* [Work to complete]
Set the pictures aside and return each record below precisely as written.

Segment Start: Information supplied

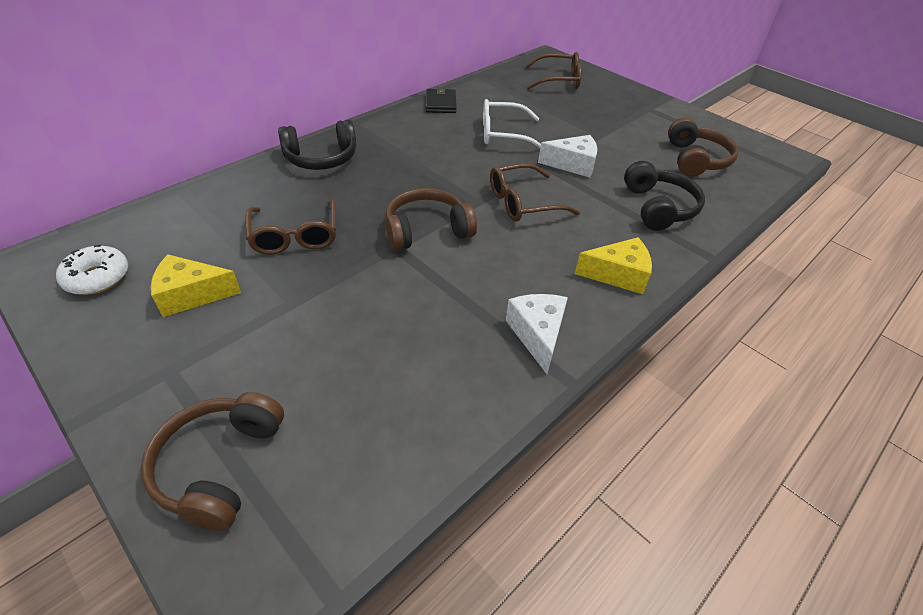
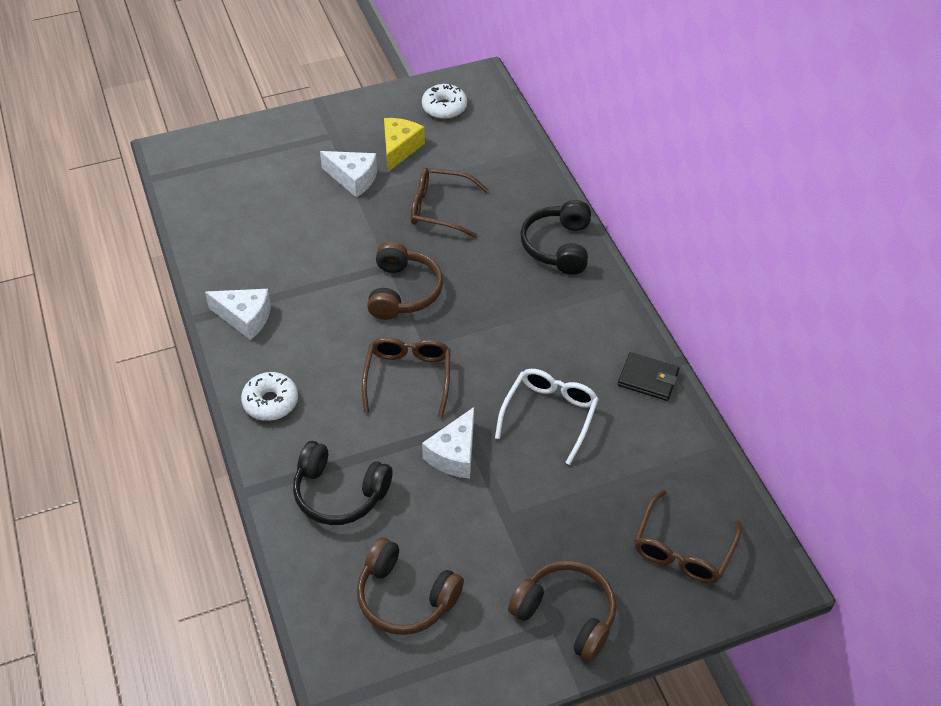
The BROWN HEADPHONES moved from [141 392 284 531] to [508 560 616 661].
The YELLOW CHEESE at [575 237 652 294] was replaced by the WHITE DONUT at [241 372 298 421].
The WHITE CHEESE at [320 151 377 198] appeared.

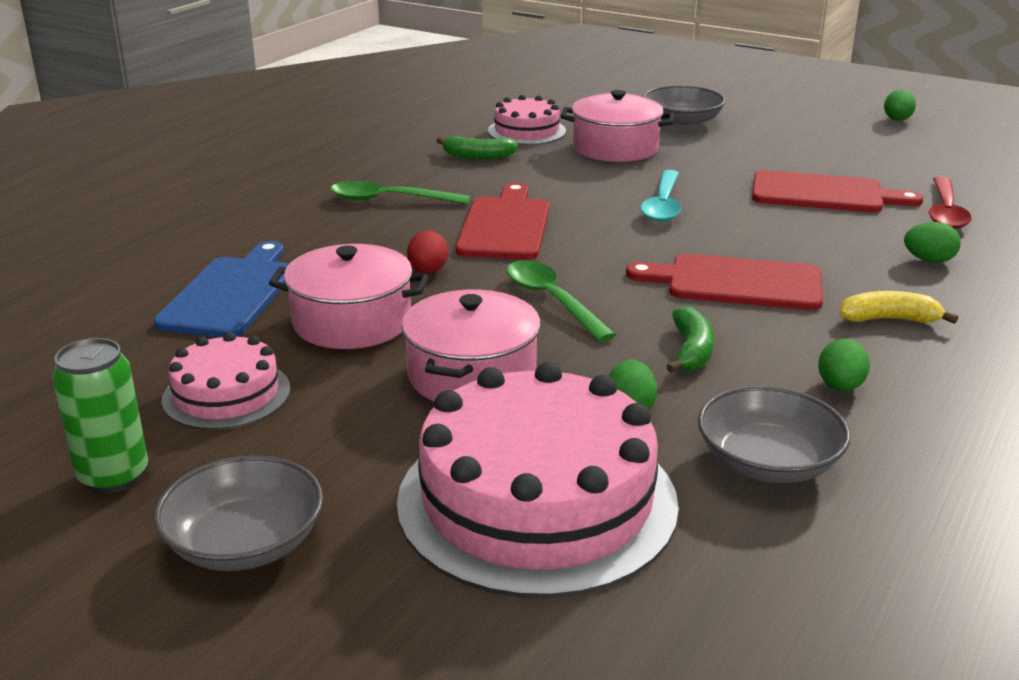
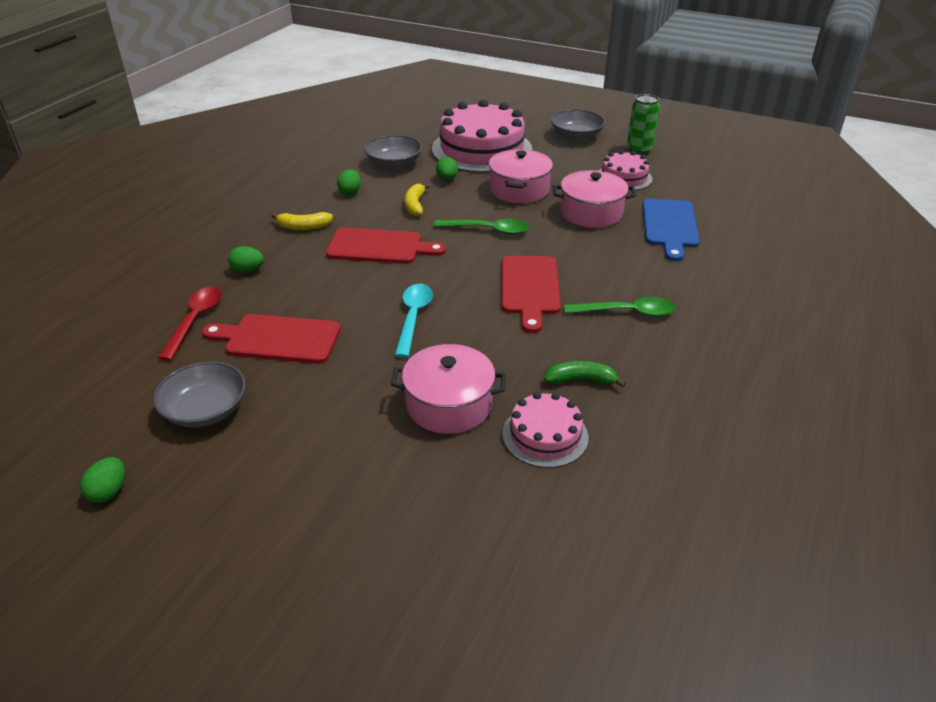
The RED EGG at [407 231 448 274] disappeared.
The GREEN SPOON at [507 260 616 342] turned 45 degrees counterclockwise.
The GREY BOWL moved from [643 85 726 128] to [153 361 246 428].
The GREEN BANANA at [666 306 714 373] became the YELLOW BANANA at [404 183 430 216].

Segment End: Information supplied

* [Answer]
The BROWN HEADPHONES moved from [141 392 284 531] to [508 560 616 661].
The YELLOW CHEESE at [575 237 652 294] was replaced by the WHITE DONUT at [241 372 298 421].
The WHITE CHEESE at [320 151 377 198] appeared.

The RED EGG at [407 231 448 274] disappeared.
The GREEN SPOON at [507 260 616 342] turned 45 degrees counterclockwise.
The GREY BOWL moved from [643 85 726 128] to [153 361 246 428].
The GREEN BANANA at [666 306 714 373] became the YELLOW BANANA at [404 183 430 216].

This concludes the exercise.